▸ **Before-and-after change records**
========================================================================

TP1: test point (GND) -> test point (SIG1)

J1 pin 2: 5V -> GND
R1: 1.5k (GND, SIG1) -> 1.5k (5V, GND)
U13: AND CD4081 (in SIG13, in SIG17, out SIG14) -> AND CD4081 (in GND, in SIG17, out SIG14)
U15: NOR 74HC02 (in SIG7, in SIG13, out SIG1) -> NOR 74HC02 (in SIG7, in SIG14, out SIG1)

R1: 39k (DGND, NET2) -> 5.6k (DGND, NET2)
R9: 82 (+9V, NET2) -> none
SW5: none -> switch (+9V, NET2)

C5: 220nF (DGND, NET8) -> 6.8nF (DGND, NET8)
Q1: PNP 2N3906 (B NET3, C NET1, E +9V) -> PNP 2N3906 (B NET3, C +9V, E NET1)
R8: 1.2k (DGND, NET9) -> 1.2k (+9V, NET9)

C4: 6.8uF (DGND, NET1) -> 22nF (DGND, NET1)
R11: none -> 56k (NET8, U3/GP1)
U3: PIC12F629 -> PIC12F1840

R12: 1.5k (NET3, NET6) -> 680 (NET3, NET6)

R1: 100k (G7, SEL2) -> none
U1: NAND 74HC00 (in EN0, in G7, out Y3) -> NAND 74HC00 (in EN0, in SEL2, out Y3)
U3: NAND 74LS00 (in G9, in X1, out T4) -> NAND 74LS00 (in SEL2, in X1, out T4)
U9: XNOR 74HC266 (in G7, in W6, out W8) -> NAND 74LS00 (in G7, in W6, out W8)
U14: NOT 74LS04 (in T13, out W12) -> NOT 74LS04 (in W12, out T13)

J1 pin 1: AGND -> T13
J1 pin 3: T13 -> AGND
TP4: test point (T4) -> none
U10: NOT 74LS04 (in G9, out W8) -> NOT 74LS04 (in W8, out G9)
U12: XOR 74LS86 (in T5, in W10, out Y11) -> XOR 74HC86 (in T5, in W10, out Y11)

========================================================================

▸ **WHAT THE TASK REQUIRES**
For each line above that contains the word "DGND", make a copy.

▸ **RESPONSE FOR THIS EXERCISE**
R1: 39k (DGND, NET2) -> 5.6k (DGND, NET2)
C5: 220nF (DGND, NET8) -> 6.8nF (DGND, NET8)
R8: 1.2k (DGND, NET9) -> 1.2k (+9V, NET9)
C4: 6.8uF (DGND, NET1) -> 22nF (DGND, NET1)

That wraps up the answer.